------ Material provided

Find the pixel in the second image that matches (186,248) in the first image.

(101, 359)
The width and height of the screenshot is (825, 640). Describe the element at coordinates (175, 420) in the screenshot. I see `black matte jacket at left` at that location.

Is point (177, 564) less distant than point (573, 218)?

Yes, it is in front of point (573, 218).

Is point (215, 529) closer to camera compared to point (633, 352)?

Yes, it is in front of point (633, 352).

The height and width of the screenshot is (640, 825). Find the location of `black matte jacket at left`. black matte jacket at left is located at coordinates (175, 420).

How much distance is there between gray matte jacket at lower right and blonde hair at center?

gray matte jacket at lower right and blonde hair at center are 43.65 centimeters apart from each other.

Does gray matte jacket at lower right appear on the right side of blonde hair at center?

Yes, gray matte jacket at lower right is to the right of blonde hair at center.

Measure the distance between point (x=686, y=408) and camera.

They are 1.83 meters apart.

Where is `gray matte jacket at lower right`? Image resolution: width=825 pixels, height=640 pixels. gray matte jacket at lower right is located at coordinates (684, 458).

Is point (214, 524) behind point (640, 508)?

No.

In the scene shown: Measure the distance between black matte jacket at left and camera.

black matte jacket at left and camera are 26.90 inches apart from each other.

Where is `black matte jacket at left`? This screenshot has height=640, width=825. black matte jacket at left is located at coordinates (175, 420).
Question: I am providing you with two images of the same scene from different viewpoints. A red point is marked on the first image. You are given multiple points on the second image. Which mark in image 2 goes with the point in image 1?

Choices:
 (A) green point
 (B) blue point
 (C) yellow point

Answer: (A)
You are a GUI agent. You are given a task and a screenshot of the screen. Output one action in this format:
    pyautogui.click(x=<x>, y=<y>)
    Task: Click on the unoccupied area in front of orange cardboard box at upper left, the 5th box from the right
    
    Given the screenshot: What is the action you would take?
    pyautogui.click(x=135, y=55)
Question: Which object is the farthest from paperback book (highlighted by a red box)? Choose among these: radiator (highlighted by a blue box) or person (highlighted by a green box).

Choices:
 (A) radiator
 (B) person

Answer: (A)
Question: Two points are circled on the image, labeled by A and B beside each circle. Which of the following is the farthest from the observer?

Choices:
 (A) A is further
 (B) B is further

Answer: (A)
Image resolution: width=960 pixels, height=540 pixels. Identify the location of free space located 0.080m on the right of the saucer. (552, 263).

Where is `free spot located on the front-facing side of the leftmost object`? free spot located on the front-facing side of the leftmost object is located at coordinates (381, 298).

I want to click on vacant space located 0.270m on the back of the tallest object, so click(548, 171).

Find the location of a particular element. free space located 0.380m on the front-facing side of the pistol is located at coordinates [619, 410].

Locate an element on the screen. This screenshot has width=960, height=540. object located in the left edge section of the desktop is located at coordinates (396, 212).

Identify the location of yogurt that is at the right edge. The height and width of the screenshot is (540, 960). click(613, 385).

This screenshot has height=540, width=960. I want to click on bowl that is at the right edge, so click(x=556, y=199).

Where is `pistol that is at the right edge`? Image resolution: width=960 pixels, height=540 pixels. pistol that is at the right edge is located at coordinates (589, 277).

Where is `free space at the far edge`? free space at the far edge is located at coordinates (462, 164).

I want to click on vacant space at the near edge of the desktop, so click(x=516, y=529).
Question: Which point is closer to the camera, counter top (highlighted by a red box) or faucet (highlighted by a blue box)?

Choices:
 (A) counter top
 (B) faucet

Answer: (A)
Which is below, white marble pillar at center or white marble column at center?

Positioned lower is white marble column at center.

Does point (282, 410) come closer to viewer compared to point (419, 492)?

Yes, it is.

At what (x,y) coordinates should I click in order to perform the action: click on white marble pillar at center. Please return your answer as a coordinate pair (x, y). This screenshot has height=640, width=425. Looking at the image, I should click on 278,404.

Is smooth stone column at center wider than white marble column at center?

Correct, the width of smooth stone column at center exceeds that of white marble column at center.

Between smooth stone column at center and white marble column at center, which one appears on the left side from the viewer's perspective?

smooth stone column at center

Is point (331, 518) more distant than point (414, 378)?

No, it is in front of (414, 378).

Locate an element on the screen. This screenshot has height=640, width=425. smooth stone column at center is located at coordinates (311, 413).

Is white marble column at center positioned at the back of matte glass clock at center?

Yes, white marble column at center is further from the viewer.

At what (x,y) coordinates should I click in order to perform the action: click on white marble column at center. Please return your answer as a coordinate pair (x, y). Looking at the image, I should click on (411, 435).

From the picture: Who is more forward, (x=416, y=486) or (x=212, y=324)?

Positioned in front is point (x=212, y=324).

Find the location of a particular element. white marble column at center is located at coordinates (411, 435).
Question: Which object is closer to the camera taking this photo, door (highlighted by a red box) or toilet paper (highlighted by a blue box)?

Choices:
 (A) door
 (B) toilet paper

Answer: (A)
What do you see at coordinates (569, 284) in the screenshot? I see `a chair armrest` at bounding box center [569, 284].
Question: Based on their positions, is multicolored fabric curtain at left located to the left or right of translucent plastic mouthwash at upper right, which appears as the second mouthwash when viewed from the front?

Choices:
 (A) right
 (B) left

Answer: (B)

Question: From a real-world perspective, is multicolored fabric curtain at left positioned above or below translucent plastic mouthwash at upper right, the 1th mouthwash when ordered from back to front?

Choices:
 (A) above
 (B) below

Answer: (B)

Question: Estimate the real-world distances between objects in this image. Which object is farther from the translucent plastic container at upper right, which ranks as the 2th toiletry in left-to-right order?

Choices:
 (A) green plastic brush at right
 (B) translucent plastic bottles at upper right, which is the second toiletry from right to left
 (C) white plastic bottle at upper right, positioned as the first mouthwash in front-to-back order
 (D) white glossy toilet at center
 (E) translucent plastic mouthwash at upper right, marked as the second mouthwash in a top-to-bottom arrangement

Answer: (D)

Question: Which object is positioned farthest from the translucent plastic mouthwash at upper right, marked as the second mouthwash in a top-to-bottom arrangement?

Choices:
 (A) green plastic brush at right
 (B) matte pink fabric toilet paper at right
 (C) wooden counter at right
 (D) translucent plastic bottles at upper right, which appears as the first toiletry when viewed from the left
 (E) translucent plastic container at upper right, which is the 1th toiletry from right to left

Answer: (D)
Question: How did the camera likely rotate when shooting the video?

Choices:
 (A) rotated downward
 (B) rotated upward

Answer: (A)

------------

§ **What needs to be done**
Rewrite all of the material above, replacing every occurrence of "black matte jacket at left" with "dark jacket on the left" and leaving everything else unchanged.

§ **Exercise output**
Find the pixel in the second image that matches (186,248) in the first image.

(101, 359)
The width and height of the screenshot is (825, 640). Describe the element at coordinates (175, 420) in the screenshot. I see `dark jacket on the left` at that location.

Is point (177, 564) less distant than point (573, 218)?

Yes, it is in front of point (573, 218).

Is point (215, 529) closer to camera compared to point (633, 352)?

Yes, it is in front of point (633, 352).

The height and width of the screenshot is (640, 825). Find the location of `dark jacket on the left`. dark jacket on the left is located at coordinates (175, 420).

How much distance is there between gray matte jacket at lower right and blonde hair at center?

gray matte jacket at lower right and blonde hair at center are 43.65 centimeters apart from each other.

Does gray matte jacket at lower right appear on the right side of blonde hair at center?

Yes, gray matte jacket at lower right is to the right of blonde hair at center.

Measure the distance between point (x=686, y=408) and camera.

They are 1.83 meters apart.

Where is `gray matte jacket at lower right`? Image resolution: width=825 pixels, height=640 pixels. gray matte jacket at lower right is located at coordinates (684, 458).

Is point (214, 524) behind point (640, 508)?

No.

In the scene shown: Measure the distance between dark jacket on the left and camera.

dark jacket on the left and camera are 26.90 inches apart from each other.

Where is `dark jacket on the left`? This screenshot has height=640, width=825. dark jacket on the left is located at coordinates (175, 420).
Question: I am providing you with two images of the same scene from different viewpoints. A red point is marked on the first image. You are given multiple points on the second image. Which mark in image 2 goes with the point in image 1?

Choices:
 (A) green point
 (B) blue point
 (C) yellow point

Answer: (A)
You are a GUI agent. You are given a task and a screenshot of the screen. Output one action in this format:
    pyautogui.click(x=<x>, y=<y>)
    Task: Click on the unoccupied area in front of orange cardboard box at upper left, the 5th box from the right
    
    Given the screenshot: What is the action you would take?
    pyautogui.click(x=135, y=55)
Question: Which object is the farthest from paperback book (highlighted by a red box)? Choose among these: radiator (highlighted by a blue box) or person (highlighted by a green box).

Choices:
 (A) radiator
 (B) person

Answer: (A)
Question: Two points are circled on the image, labeled by A and B beside each circle. Which of the following is the farthest from the observer?

Choices:
 (A) A is further
 (B) B is further

Answer: (A)
Image resolution: width=960 pixels, height=540 pixels. Identify the location of free space located 0.080m on the right of the saucer. (552, 263).

Where is `free spot located on the front-facing side of the leftmost object`? free spot located on the front-facing side of the leftmost object is located at coordinates (381, 298).

I want to click on vacant space located 0.270m on the back of the tallest object, so click(548, 171).

Find the location of a particular element. free space located 0.380m on the front-facing side of the pistol is located at coordinates [619, 410].

Locate an element on the screen. This screenshot has width=960, height=540. object located in the left edge section of the desktop is located at coordinates (396, 212).

Identify the location of yogurt that is at the right edge. The height and width of the screenshot is (540, 960). click(613, 385).

This screenshot has height=540, width=960. I want to click on bowl that is at the right edge, so click(x=556, y=199).

Where is `pistol that is at the right edge`? Image resolution: width=960 pixels, height=540 pixels. pistol that is at the right edge is located at coordinates (589, 277).

Where is `free space at the far edge`? free space at the far edge is located at coordinates (462, 164).

I want to click on vacant space at the near edge of the desktop, so click(x=516, y=529).
Question: Which point is closer to the camera, counter top (highlighted by a red box) or faucet (highlighted by a blue box)?

Choices:
 (A) counter top
 (B) faucet

Answer: (A)
Which is below, white marble pillar at center or white marble column at center?

Positioned lower is white marble column at center.

Does point (282, 410) come closer to viewer compared to point (419, 492)?

Yes, it is.

At what (x,y) coordinates should I click in order to perform the action: click on white marble pillar at center. Please return your answer as a coordinate pair (x, y). This screenshot has height=640, width=425. Looking at the image, I should click on 278,404.

Is smooth stone column at center wider than white marble column at center?

Correct, the width of smooth stone column at center exceeds that of white marble column at center.

Between smooth stone column at center and white marble column at center, which one appears on the left side from the viewer's perspective?

smooth stone column at center

Is point (331, 518) more distant than point (414, 378)?

No, it is in front of (414, 378).

Locate an element on the screen. This screenshot has height=640, width=425. smooth stone column at center is located at coordinates (311, 413).

Is white marble column at center positioned at the back of matte glass clock at center?

Yes, white marble column at center is further from the viewer.

At what (x,y) coordinates should I click in order to perform the action: click on white marble column at center. Please return your answer as a coordinate pair (x, y). Looking at the image, I should click on (411, 435).

From the picture: Who is more forward, (x=416, y=486) or (x=212, y=324)?

Positioned in front is point (x=212, y=324).

Find the location of a particular element. white marble column at center is located at coordinates (411, 435).
Question: Which object is closer to the camera taking this photo, door (highlighted by a red box) or toilet paper (highlighted by a blue box)?

Choices:
 (A) door
 (B) toilet paper

Answer: (A)
What do you see at coordinates (569, 284) in the screenshot? I see `a chair armrest` at bounding box center [569, 284].
Question: Based on their positions, is multicolored fabric curtain at left located to the left or right of translucent plastic mouthwash at upper right, which appears as the second mouthwash when viewed from the front?

Choices:
 (A) right
 (B) left

Answer: (B)

Question: From a real-world perspective, is multicolored fabric curtain at left positioned above or below translucent plastic mouthwash at upper right, the 1th mouthwash when ordered from back to front?

Choices:
 (A) above
 (B) below

Answer: (B)

Question: Estimate the real-world distances between objects in this image. Which object is farther from the translucent plastic container at upper right, which ranks as the 2th toiletry in left-to-right order?

Choices:
 (A) green plastic brush at right
 (B) translucent plastic bottles at upper right, which is the second toiletry from right to left
 (C) white plastic bottle at upper right, positioned as the first mouthwash in front-to-back order
 (D) white glossy toilet at center
 (E) translucent plastic mouthwash at upper right, marked as the second mouthwash in a top-to-bottom arrangement

Answer: (D)

Question: Which object is positioned farthest from the translucent plastic mouthwash at upper right, marked as the second mouthwash in a top-to-bottom arrangement?

Choices:
 (A) green plastic brush at right
 (B) matte pink fabric toilet paper at right
 (C) wooden counter at right
 (D) translucent plastic bottles at upper right, which appears as the first toiletry when viewed from the left
 (E) translucent plastic container at upper right, which is the 1th toiletry from right to left

Answer: (D)
Question: How did the camera likely rotate when shooting the video?

Choices:
 (A) rotated downward
 (B) rotated upward

Answer: (A)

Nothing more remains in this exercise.